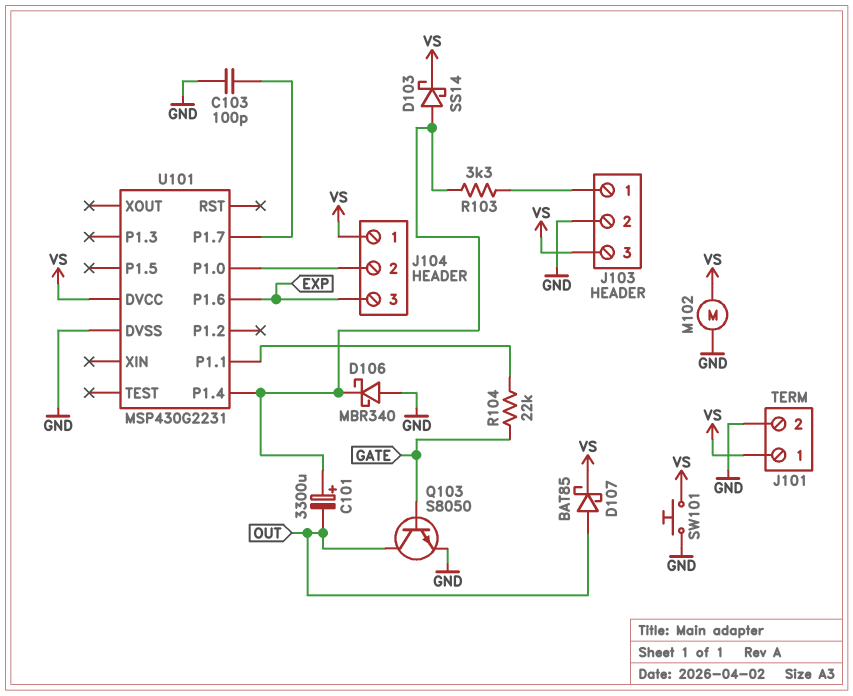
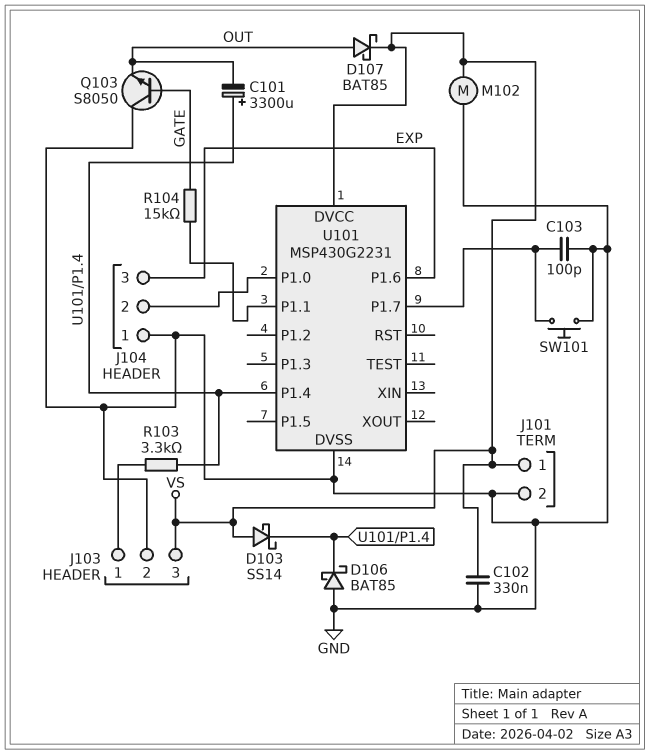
C102: none -> 330nF (GND, VS)
D103: schottky SS14 (A U101/P1.4, K VS) -> schottky SS14 (A VS, K U101/P1.4)
D106: schottky MBR340 (A GND, K U101/P1.4) -> schottky BAT85 (A GND, K U101/P1.4)
J104 pin 1: VS -> GND
Q103: NPN S8050 (B GATE, C OUT, E GND) -> NPN S8050 (B GATE, C GND, E OUT)
R104: 22k (GATE, U101/P1.1) -> 15k (GATE, U101/P1.1)
SW101: button (GND, VS) -> button (GND, U101/P1.7)

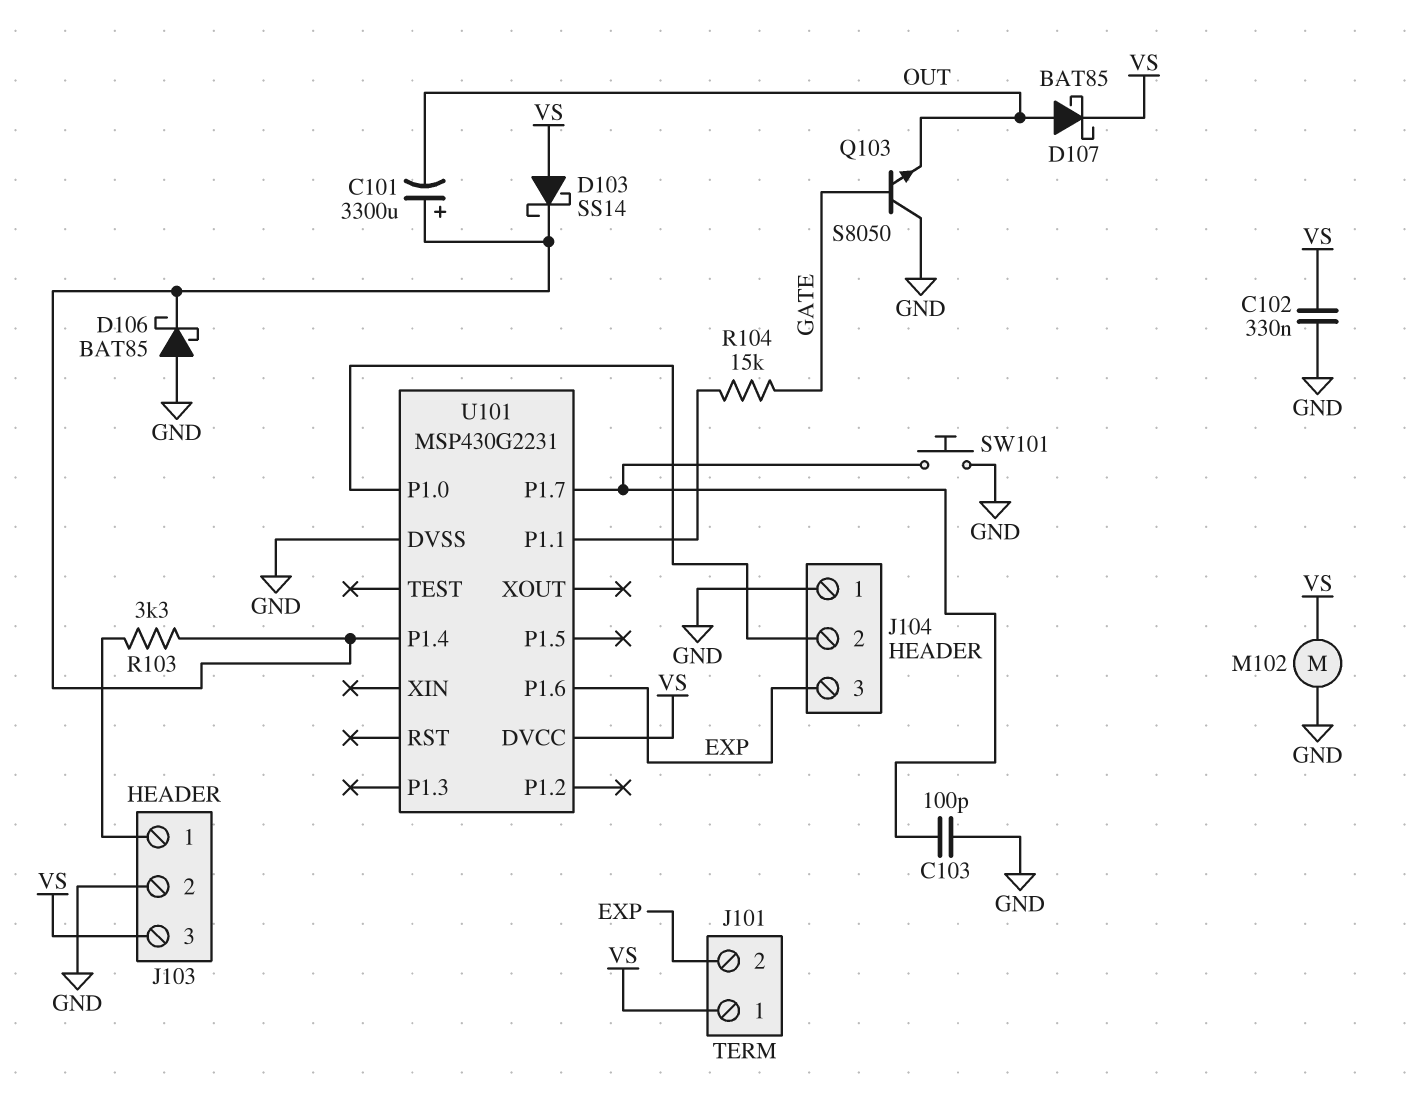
J101 pin 2: GND -> EXP

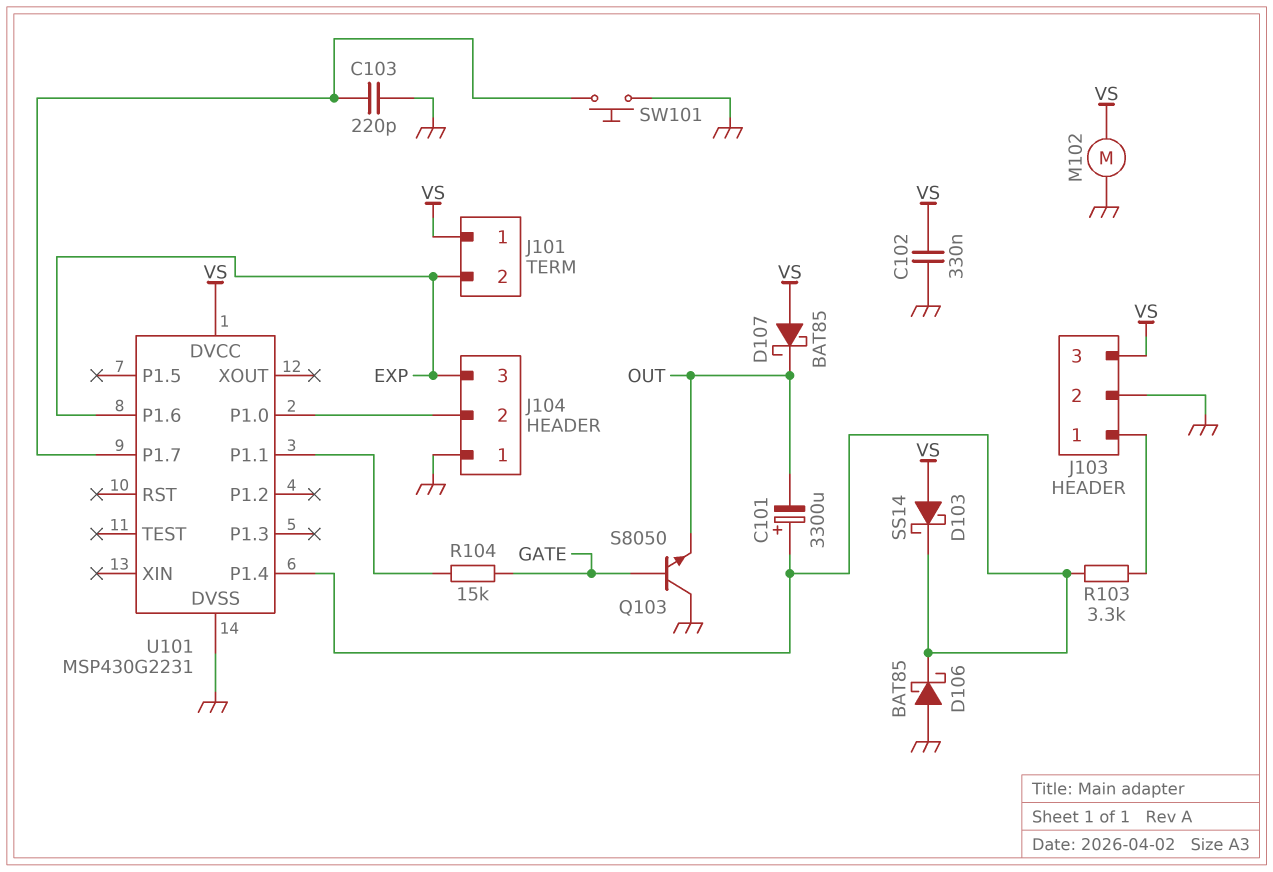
C103: 100pF (GND, U101/P1.7) -> 220pF (GND, U101/P1.7)
D107: schottky BAT85 (A OUT, K VS) -> schottky BAT85 (A VS, K OUT)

+++

__What to do__
Without including any pictures, print each record exactly.

__Exercise output__
C102: none -> 330nF (GND, VS)
D103: schottky SS14 (A U101/P1.4, K VS) -> schottky SS14 (A VS, K U101/P1.4)
D106: schottky MBR340 (A GND, K U101/P1.4) -> schottky BAT85 (A GND, K U101/P1.4)
J104 pin 1: VS -> GND
Q103: NPN S8050 (B GATE, C OUT, E GND) -> NPN S8050 (B GATE, C GND, E OUT)
R104: 22k (GATE, U101/P1.1) -> 15k (GATE, U101/P1.1)
SW101: button (GND, VS) -> button (GND, U101/P1.7)

J101 pin 2: GND -> EXP

C103: 100pF (GND, U101/P1.7) -> 220pF (GND, U101/P1.7)
D107: schottky BAT85 (A OUT, K VS) -> schottky BAT85 (A VS, K OUT)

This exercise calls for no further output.